EXERCISE DETAILS — Within the data that follows, set down exactly the lines from the one containing "green star: (46, 34) -> (61, 23), moved" through the one containing "orange circle: (232, 167)", both ends included.
···
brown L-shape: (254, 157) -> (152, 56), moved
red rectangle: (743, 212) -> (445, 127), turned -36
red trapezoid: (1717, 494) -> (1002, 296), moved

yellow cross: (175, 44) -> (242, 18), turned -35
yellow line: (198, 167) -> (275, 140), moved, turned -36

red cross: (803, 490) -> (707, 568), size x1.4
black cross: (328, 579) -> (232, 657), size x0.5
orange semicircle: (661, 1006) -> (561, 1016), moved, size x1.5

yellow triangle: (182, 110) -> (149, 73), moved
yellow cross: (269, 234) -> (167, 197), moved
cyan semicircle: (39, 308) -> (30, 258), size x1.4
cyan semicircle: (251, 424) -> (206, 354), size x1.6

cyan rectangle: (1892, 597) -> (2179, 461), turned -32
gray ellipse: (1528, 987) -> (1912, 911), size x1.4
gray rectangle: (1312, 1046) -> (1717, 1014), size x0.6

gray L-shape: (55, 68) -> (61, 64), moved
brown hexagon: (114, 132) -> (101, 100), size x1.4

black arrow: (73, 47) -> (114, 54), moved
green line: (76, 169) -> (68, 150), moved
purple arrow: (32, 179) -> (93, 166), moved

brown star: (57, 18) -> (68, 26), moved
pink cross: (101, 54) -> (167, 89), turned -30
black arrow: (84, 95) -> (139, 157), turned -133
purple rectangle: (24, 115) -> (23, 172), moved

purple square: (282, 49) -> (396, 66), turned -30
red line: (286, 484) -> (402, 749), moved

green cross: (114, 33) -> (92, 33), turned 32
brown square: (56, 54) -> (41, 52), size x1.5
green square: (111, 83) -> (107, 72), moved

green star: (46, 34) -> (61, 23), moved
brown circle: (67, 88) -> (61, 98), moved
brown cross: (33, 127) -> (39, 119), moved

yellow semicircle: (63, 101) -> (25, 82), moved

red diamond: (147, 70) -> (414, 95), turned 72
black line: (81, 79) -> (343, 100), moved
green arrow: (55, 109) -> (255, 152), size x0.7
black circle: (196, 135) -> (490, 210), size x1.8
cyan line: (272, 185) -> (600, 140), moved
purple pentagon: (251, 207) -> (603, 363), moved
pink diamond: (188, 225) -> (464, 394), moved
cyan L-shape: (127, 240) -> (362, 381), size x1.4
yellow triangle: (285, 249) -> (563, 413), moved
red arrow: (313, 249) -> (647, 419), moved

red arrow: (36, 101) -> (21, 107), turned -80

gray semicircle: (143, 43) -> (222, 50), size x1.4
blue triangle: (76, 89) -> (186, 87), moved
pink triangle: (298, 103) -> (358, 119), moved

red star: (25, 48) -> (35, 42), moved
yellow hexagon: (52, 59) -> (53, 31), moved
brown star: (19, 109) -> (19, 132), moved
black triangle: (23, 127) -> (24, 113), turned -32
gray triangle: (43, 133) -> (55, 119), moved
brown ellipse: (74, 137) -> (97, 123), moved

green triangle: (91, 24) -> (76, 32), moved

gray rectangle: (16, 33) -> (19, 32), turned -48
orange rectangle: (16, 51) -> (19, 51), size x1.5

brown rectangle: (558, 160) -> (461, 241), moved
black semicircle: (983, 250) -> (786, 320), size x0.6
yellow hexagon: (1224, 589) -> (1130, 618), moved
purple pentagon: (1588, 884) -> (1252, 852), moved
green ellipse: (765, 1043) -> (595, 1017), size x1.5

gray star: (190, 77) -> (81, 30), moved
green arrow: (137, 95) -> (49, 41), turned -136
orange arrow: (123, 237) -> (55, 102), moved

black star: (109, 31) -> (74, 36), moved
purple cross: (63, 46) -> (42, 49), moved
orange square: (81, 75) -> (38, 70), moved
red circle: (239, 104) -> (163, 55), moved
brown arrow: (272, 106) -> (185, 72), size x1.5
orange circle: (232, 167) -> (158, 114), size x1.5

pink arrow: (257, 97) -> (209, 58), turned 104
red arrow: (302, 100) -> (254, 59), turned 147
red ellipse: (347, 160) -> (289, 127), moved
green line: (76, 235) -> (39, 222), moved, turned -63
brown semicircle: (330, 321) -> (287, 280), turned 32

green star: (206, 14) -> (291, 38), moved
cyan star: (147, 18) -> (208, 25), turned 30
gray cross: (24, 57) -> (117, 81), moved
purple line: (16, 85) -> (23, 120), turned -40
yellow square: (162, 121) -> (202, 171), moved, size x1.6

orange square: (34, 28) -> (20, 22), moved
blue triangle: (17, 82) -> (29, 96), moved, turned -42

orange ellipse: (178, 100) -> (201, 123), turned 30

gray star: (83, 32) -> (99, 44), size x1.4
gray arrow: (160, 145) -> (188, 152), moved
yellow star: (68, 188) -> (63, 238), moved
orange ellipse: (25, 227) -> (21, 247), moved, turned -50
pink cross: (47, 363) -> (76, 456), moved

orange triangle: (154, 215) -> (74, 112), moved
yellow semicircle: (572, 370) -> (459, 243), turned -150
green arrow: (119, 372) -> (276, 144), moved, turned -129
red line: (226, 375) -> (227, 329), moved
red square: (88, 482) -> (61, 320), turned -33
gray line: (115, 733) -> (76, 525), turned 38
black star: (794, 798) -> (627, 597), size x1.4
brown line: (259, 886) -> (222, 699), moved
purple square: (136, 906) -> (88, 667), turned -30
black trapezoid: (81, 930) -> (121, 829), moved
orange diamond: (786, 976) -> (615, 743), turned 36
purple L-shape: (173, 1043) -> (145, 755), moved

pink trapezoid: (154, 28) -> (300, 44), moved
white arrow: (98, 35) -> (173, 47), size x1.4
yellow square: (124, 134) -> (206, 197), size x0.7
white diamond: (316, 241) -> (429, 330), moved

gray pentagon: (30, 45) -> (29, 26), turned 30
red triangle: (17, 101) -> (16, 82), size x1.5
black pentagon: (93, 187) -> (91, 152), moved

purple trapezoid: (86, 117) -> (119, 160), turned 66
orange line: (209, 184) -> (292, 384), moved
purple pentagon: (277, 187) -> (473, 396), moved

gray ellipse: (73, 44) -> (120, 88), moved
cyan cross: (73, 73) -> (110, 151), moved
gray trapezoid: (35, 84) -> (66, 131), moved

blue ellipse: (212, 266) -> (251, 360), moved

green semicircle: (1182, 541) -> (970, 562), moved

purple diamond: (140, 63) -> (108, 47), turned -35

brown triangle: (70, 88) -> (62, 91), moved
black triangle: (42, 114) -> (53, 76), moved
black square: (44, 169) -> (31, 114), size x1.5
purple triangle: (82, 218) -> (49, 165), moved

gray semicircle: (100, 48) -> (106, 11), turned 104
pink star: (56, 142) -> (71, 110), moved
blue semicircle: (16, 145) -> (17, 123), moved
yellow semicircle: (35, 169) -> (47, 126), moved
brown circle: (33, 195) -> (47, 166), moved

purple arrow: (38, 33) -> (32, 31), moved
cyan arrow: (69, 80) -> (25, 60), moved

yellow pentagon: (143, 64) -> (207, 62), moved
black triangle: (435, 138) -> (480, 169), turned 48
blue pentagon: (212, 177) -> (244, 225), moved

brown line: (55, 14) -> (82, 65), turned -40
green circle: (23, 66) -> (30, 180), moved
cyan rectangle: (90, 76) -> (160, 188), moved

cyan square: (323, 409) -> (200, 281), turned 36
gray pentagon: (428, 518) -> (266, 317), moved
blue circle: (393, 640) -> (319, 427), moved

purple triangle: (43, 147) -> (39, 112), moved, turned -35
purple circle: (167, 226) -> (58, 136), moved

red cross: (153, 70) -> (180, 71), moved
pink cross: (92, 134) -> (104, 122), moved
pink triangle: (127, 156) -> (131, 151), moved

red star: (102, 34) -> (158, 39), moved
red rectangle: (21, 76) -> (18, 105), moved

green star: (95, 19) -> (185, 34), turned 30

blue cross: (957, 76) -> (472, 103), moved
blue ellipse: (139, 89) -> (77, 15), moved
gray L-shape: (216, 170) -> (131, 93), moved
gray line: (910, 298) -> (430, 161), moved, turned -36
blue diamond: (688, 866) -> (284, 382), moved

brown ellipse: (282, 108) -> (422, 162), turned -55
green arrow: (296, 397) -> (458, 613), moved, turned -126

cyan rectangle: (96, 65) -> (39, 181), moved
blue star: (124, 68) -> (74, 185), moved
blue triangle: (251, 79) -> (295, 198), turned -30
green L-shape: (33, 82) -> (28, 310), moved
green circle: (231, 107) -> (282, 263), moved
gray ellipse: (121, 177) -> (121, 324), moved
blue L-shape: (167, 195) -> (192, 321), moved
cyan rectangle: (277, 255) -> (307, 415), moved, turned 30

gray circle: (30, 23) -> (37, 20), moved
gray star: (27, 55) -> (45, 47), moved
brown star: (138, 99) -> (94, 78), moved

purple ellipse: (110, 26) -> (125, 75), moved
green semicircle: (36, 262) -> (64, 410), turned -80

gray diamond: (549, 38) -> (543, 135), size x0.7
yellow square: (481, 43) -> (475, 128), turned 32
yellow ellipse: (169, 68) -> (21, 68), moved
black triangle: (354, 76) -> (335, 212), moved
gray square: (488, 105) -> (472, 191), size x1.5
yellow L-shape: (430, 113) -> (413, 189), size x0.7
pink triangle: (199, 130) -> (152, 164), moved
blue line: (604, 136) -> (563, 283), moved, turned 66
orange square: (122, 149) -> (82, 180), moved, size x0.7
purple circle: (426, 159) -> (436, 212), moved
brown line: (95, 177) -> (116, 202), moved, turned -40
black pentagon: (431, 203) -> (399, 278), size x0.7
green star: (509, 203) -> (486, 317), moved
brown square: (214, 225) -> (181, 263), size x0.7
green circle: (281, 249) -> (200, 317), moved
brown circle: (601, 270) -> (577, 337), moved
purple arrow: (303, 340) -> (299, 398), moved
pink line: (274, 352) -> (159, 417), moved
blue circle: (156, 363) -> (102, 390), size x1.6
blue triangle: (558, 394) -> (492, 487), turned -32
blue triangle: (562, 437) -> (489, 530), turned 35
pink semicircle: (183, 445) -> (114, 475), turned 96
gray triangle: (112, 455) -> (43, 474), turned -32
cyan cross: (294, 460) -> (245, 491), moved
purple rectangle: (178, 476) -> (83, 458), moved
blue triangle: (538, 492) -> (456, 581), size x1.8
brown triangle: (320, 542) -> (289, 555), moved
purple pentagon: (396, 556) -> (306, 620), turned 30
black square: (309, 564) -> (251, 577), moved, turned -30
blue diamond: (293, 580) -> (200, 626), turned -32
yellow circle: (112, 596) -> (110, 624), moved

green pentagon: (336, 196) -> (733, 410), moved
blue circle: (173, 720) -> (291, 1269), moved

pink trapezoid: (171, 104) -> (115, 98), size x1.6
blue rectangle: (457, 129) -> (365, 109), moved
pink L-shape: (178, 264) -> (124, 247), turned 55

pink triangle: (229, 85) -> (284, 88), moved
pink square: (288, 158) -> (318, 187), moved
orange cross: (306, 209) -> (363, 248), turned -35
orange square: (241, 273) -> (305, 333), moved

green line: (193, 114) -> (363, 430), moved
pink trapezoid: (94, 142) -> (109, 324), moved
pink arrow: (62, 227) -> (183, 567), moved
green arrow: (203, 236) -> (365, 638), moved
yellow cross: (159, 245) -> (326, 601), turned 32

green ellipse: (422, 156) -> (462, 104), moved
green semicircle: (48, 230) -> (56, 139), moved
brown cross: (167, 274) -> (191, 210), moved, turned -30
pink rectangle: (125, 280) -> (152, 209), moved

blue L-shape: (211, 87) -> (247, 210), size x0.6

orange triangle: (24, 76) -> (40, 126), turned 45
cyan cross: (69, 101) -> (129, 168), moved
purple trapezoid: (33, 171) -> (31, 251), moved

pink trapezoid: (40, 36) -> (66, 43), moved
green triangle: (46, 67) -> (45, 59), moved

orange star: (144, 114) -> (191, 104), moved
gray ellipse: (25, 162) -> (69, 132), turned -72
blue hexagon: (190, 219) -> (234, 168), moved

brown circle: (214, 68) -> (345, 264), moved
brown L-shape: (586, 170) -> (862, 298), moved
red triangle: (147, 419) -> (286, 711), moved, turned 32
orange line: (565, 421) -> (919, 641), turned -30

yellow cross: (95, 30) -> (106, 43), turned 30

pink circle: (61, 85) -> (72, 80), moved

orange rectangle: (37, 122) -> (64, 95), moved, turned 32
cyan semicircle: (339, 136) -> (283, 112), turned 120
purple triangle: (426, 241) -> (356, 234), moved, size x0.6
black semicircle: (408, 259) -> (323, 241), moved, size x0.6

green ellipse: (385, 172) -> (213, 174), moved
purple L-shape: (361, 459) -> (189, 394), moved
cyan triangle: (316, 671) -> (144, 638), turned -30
···
REPLY —
green star: (46, 34) -> (61, 23), moved
brown circle: (67, 88) -> (61, 98), moved
brown cross: (33, 127) -> (39, 119), moved

yellow semicircle: (63, 101) -> (25, 82), moved

red diamond: (147, 70) -> (414, 95), turned 72
black line: (81, 79) -> (343, 100), moved
green arrow: (55, 109) -> (255, 152), size x0.7
black circle: (196, 135) -> (490, 210), size x1.8
cyan line: (272, 185) -> (600, 140), moved
purple pentagon: (251, 207) -> (603, 363), moved
pink diamond: (188, 225) -> (464, 394), moved
cyan L-shape: (127, 240) -> (362, 381), size x1.4
yellow triangle: (285, 249) -> (563, 413), moved
red arrow: (313, 249) -> (647, 419), moved

red arrow: (36, 101) -> (21, 107), turned -80

gray semicircle: (143, 43) -> (222, 50), size x1.4
blue triangle: (76, 89) -> (186, 87), moved
pink triangle: (298, 103) -> (358, 119), moved

red star: (25, 48) -> (35, 42), moved
yellow hexagon: (52, 59) -> (53, 31), moved
brown star: (19, 109) -> (19, 132), moved
black triangle: (23, 127) -> (24, 113), turned -32
gray triangle: (43, 133) -> (55, 119), moved
brown ellipse: (74, 137) -> (97, 123), moved

green triangle: (91, 24) -> (76, 32), moved

gray rectangle: (16, 33) -> (19, 32), turned -48
orange rectangle: (16, 51) -> (19, 51), size x1.5

brown rectangle: (558, 160) -> (461, 241), moved
black semicircle: (983, 250) -> (786, 320), size x0.6
yellow hexagon: (1224, 589) -> (1130, 618), moved
purple pentagon: (1588, 884) -> (1252, 852), moved
green ellipse: (765, 1043) -> (595, 1017), size x1.5

gray star: (190, 77) -> (81, 30), moved
green arrow: (137, 95) -> (49, 41), turned -136
orange arrow: (123, 237) -> (55, 102), moved

black star: (109, 31) -> (74, 36), moved
purple cross: (63, 46) -> (42, 49), moved
orange square: (81, 75) -> (38, 70), moved
red circle: (239, 104) -> (163, 55), moved
brown arrow: (272, 106) -> (185, 72), size x1.5
orange circle: (232, 167) -> (158, 114), size x1.5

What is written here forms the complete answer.